** Opening SUPPLIED DATA block **
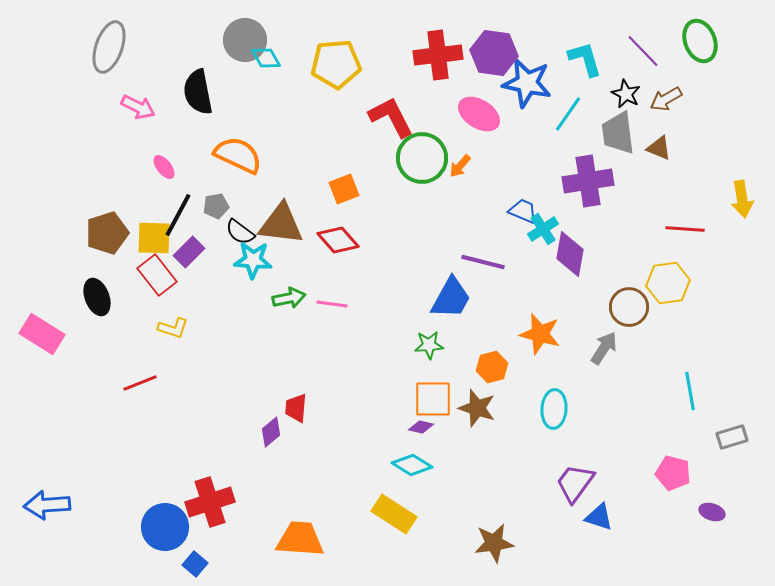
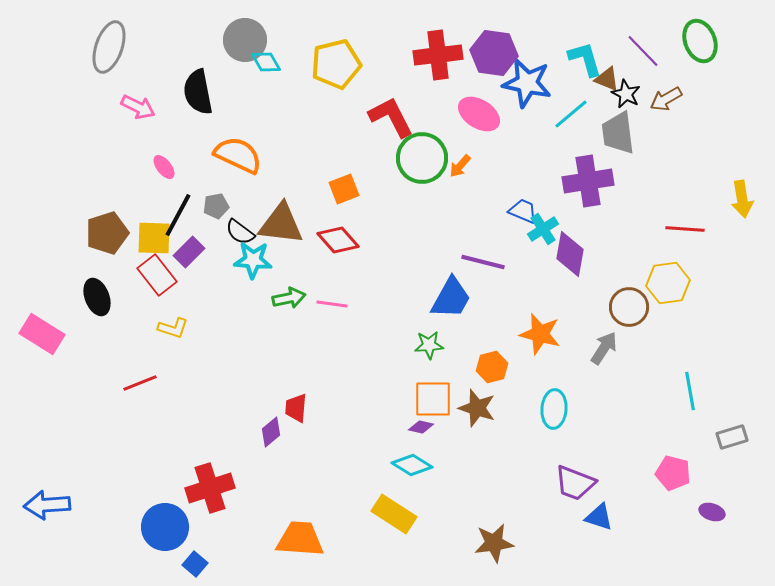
cyan diamond at (266, 58): moved 4 px down
yellow pentagon at (336, 64): rotated 9 degrees counterclockwise
cyan line at (568, 114): moved 3 px right; rotated 15 degrees clockwise
brown triangle at (659, 148): moved 52 px left, 69 px up
purple trapezoid at (575, 483): rotated 105 degrees counterclockwise
red cross at (210, 502): moved 14 px up
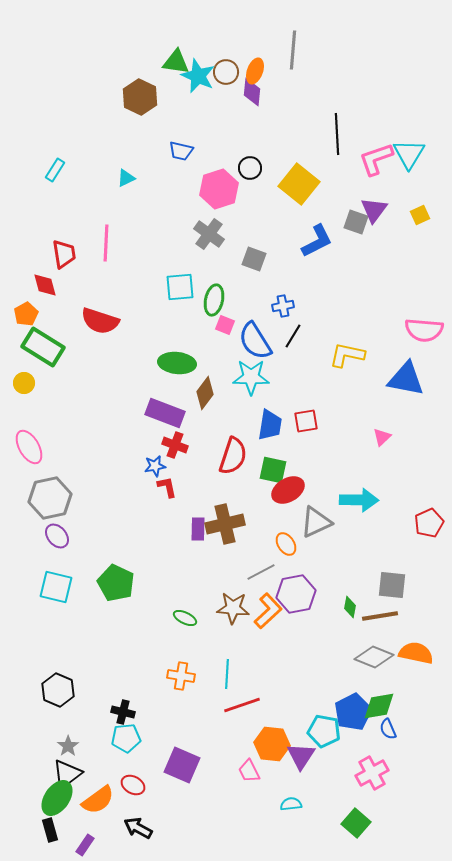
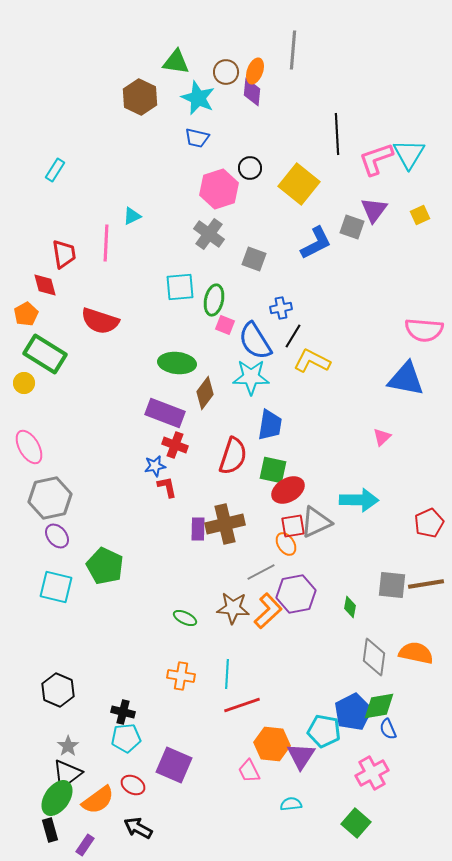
cyan star at (198, 76): moved 22 px down
blue trapezoid at (181, 151): moved 16 px right, 13 px up
cyan triangle at (126, 178): moved 6 px right, 38 px down
gray square at (356, 222): moved 4 px left, 5 px down
blue L-shape at (317, 241): moved 1 px left, 2 px down
blue cross at (283, 306): moved 2 px left, 2 px down
green rectangle at (43, 347): moved 2 px right, 7 px down
yellow L-shape at (347, 355): moved 35 px left, 6 px down; rotated 15 degrees clockwise
red square at (306, 421): moved 13 px left, 105 px down
green pentagon at (116, 583): moved 11 px left, 17 px up
brown line at (380, 616): moved 46 px right, 32 px up
gray diamond at (374, 657): rotated 75 degrees clockwise
purple square at (182, 765): moved 8 px left
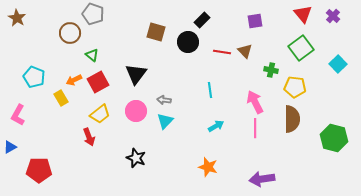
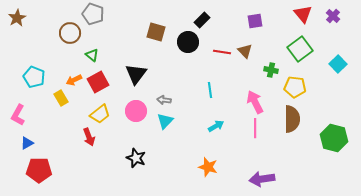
brown star: rotated 12 degrees clockwise
green square: moved 1 px left, 1 px down
blue triangle: moved 17 px right, 4 px up
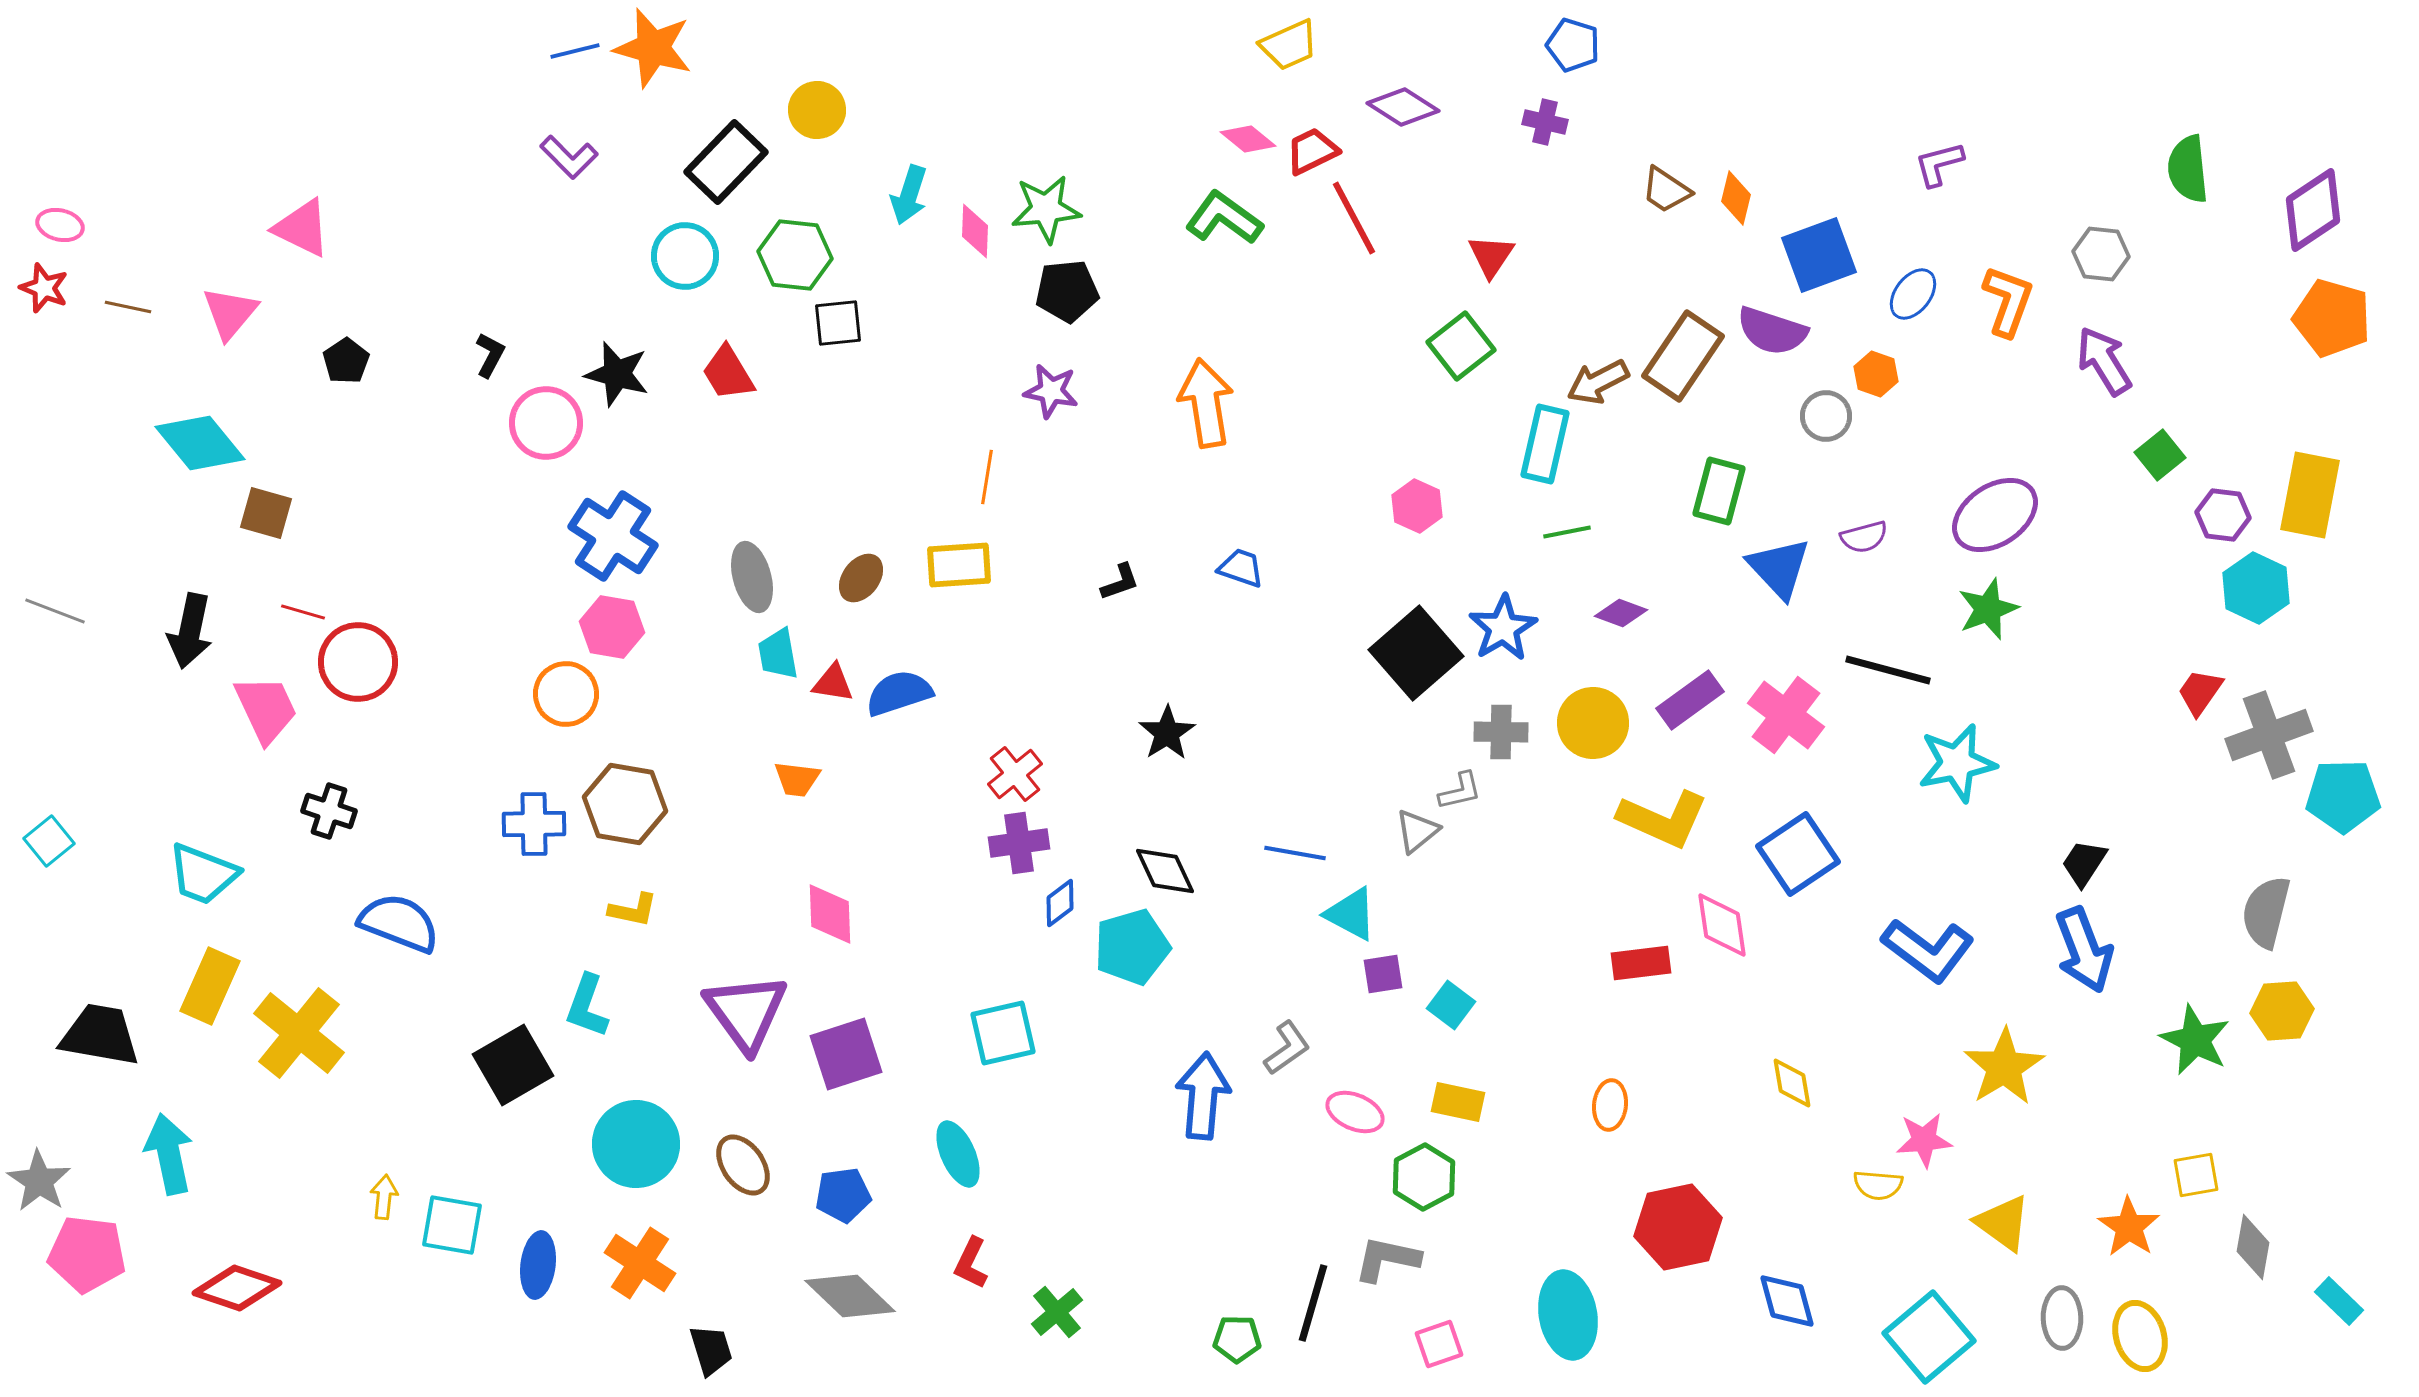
** Closing SUPPLIED DATA block **
:: TASK STATEMENT ::
Please repeat the data verbatim and leave the pictures out of your copy.

:: ANSWER BOX ::
cyan diamond at (266, 58): moved 4 px down
yellow pentagon at (336, 64): rotated 9 degrees counterclockwise
cyan line at (568, 114): moved 3 px right; rotated 15 degrees clockwise
brown triangle at (659, 148): moved 52 px left, 69 px up
purple trapezoid at (575, 483): rotated 105 degrees counterclockwise
red cross at (210, 502): moved 14 px up
cyan star at (198, 76): moved 22 px down
blue trapezoid at (181, 151): moved 16 px right, 13 px up
cyan triangle at (126, 178): moved 6 px right, 38 px down
gray square at (356, 222): moved 4 px left, 5 px down
blue L-shape at (317, 241): moved 1 px left, 2 px down
blue cross at (283, 306): moved 2 px left, 2 px down
green rectangle at (43, 347): moved 2 px right, 7 px down
yellow L-shape at (347, 355): moved 35 px left, 6 px down; rotated 15 degrees clockwise
red square at (306, 421): moved 13 px left, 105 px down
green pentagon at (116, 583): moved 11 px left, 17 px up
brown line at (380, 616): moved 46 px right, 32 px up
gray diamond at (374, 657): rotated 75 degrees clockwise
purple square at (182, 765): moved 8 px left
brown star: rotated 12 degrees clockwise
green square: moved 1 px left, 1 px down
blue triangle: moved 17 px right, 4 px up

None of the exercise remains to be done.